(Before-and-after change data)
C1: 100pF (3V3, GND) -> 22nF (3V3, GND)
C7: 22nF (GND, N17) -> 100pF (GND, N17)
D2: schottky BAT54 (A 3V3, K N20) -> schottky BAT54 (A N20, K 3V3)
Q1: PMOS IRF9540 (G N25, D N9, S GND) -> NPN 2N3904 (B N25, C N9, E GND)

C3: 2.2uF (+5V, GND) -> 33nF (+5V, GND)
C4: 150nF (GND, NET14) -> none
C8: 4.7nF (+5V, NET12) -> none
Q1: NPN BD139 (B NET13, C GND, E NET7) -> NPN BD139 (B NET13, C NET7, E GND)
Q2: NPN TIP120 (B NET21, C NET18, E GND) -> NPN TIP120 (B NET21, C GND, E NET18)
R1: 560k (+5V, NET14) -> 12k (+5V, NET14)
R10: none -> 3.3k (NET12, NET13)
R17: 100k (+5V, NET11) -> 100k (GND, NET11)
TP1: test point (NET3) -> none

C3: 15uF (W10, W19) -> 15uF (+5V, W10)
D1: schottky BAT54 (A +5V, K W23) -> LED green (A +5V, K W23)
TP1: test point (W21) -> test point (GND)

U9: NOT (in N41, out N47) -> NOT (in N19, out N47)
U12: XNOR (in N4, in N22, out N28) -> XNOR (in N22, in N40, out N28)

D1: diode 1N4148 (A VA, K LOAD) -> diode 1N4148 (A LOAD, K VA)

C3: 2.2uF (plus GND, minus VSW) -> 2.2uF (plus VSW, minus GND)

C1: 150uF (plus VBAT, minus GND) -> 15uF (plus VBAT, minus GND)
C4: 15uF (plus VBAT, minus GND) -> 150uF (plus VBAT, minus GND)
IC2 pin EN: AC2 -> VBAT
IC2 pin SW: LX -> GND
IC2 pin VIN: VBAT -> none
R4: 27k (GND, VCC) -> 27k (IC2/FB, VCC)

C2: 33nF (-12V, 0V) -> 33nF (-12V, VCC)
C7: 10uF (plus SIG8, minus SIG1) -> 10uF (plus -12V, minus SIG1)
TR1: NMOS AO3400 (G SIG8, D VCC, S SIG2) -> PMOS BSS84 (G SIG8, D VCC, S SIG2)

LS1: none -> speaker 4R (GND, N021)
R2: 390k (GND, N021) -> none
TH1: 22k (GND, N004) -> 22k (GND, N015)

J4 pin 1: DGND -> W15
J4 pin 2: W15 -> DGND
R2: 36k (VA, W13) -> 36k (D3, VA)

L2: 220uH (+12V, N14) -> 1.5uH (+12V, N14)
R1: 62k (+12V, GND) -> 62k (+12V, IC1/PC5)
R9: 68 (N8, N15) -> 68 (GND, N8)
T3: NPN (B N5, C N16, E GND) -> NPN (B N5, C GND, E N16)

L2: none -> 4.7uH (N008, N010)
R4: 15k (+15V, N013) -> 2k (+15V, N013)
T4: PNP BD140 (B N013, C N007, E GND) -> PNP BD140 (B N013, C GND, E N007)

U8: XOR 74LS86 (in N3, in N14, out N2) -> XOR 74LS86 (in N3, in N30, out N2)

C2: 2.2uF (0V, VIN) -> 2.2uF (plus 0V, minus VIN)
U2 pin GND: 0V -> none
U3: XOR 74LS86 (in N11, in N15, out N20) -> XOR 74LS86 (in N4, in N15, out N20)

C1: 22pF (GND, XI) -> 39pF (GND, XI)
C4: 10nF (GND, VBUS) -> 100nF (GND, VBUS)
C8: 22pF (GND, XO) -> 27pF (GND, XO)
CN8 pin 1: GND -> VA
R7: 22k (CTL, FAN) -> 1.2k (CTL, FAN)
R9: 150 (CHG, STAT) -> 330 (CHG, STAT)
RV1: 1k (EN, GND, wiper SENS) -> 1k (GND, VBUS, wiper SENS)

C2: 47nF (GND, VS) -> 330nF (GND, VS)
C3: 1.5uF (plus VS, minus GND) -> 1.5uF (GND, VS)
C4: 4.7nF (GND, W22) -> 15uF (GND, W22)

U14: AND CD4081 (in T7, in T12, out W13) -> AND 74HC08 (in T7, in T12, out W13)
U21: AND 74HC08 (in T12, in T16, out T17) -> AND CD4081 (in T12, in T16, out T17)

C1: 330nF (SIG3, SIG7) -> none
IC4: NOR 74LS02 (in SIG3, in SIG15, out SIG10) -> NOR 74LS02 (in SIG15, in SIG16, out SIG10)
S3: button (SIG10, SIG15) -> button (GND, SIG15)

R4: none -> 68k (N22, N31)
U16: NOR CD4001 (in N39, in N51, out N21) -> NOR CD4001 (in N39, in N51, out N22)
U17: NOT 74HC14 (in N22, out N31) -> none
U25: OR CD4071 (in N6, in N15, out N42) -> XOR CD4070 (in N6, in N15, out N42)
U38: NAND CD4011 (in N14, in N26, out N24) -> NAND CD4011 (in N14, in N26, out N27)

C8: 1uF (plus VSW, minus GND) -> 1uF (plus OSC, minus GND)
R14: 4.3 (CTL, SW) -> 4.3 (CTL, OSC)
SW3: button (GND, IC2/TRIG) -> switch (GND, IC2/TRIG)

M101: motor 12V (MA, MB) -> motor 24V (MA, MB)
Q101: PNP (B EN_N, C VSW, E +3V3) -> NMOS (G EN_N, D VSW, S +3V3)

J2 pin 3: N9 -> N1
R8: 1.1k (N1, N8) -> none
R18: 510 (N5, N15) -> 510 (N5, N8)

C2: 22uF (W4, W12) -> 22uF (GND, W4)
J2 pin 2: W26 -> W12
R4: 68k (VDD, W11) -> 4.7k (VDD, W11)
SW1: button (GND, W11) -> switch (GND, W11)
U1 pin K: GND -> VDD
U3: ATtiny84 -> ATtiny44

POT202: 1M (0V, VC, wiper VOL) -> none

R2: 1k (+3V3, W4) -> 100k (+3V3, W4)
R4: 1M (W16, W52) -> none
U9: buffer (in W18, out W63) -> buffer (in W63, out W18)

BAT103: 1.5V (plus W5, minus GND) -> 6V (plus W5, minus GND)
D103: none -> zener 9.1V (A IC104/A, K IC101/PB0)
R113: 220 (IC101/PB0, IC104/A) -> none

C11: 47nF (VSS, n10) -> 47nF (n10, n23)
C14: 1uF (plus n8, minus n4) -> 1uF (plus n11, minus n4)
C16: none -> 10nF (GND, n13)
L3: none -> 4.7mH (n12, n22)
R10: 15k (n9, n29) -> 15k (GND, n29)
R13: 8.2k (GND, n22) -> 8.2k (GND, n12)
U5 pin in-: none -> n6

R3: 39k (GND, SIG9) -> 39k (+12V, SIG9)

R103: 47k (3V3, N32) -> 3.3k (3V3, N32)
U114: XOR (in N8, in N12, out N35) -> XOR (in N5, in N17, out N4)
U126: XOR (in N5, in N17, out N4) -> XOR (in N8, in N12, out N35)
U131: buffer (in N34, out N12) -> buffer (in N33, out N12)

* **What you will do**
Search the records for the string "test", and copy every line that holds it.

* **Written answer**
TP1: test point (NET3) -> none
TP1: test point (W21) -> test point (GND)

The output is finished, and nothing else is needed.